▶ **TASK OBJECTIVE**:
Where does the word "bocal" occur in the data below? Copy each line that holds it.

▶ **SUPPLIED RECORDS**:
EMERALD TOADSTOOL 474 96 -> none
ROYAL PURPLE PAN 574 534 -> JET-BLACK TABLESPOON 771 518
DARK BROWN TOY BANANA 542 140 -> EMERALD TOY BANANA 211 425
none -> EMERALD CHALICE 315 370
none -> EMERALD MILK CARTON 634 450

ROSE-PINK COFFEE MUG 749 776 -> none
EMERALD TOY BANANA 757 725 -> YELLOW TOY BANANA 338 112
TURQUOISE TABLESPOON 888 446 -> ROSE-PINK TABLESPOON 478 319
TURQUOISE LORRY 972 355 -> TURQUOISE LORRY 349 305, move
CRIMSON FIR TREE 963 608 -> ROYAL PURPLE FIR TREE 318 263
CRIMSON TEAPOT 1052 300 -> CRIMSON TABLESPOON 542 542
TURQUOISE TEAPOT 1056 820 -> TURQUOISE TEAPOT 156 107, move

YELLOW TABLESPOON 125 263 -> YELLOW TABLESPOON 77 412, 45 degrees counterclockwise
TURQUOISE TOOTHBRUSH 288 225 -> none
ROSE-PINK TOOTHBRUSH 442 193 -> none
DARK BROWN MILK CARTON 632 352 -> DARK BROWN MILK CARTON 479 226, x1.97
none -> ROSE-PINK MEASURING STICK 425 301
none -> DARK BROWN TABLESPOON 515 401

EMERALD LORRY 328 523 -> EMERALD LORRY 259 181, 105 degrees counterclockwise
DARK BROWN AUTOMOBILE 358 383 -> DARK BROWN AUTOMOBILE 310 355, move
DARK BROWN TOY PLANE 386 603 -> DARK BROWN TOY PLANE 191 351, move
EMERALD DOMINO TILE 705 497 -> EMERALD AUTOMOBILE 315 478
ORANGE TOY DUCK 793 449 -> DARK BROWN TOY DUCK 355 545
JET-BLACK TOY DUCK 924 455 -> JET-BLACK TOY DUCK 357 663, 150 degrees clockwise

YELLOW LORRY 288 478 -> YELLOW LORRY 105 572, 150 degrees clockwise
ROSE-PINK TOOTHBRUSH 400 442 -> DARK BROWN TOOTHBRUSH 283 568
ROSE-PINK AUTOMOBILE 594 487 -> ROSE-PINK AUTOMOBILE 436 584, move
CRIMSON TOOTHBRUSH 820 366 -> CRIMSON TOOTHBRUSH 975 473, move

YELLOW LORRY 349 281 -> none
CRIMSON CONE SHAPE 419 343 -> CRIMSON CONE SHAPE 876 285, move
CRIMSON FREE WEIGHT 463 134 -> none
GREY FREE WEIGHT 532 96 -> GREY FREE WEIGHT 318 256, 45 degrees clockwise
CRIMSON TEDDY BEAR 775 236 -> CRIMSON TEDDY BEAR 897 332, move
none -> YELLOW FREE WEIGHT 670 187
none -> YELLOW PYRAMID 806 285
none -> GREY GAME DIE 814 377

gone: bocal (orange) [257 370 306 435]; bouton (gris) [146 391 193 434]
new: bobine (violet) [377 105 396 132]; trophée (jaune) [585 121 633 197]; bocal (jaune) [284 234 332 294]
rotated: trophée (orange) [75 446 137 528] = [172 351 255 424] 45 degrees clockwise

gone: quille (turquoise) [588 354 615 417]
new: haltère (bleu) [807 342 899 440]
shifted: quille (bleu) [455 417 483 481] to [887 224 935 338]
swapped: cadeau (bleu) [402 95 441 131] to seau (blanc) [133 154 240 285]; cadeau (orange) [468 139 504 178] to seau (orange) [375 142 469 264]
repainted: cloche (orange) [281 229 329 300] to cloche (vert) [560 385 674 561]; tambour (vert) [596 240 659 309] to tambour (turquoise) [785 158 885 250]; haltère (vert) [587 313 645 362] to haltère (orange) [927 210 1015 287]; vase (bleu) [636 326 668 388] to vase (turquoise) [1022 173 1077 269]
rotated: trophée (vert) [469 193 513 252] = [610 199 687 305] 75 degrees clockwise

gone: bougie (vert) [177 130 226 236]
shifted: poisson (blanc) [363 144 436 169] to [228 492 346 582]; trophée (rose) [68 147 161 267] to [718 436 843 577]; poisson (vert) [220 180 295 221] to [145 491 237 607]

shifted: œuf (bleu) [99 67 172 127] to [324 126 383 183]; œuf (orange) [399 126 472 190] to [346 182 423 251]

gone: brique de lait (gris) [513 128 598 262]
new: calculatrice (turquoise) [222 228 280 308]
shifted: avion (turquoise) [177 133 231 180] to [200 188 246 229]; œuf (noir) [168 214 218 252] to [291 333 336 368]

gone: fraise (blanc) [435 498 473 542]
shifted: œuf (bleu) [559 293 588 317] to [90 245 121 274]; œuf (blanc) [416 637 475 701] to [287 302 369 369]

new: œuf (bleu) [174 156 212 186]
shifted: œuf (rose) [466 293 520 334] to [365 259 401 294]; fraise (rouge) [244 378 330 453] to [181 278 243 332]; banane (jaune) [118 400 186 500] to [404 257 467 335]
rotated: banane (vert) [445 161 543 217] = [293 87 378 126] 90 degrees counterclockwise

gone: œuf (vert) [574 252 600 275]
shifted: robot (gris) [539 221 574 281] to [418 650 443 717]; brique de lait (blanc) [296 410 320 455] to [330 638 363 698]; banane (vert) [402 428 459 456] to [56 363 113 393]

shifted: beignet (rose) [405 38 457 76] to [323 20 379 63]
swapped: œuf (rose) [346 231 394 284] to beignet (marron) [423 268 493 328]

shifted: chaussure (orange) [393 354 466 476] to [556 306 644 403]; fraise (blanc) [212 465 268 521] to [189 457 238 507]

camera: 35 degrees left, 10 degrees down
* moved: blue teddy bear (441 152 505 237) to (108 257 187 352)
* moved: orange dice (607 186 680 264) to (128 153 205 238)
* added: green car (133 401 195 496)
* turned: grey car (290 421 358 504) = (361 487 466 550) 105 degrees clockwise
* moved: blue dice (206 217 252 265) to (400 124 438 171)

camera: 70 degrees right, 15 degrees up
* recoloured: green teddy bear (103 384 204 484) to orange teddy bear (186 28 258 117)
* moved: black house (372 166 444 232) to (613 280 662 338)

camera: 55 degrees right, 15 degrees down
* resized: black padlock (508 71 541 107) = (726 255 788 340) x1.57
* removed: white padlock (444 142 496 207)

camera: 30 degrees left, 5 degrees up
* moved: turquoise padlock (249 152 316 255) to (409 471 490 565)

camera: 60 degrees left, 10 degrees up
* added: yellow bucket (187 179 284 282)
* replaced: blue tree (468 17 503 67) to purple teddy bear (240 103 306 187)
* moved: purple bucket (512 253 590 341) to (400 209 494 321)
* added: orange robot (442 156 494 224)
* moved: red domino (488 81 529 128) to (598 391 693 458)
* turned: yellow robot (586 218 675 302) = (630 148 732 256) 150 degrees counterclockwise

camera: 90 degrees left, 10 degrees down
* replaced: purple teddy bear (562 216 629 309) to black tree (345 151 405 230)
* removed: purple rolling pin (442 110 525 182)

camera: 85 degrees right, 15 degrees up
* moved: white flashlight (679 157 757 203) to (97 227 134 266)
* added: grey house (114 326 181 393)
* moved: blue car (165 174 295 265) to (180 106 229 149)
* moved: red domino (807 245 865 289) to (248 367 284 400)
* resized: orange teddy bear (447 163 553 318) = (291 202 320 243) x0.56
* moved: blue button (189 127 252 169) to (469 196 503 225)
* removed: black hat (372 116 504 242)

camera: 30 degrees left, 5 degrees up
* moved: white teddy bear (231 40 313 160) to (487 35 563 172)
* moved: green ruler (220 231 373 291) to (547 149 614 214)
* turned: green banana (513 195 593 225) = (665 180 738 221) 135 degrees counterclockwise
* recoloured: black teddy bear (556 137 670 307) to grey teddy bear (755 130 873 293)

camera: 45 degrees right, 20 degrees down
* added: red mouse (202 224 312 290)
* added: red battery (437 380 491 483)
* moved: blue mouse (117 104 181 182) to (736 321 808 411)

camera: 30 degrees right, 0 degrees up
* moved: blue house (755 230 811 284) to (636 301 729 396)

▶ **RESULT FOR THIS EXERCISE**:
gone: bocal (orange) [257 370 306 435]; bouton (gris) [146 391 193 434]
new: bobine (violet) [377 105 396 132]; trophée (jaune) [585 121 633 197]; bocal (jaune) [284 234 332 294]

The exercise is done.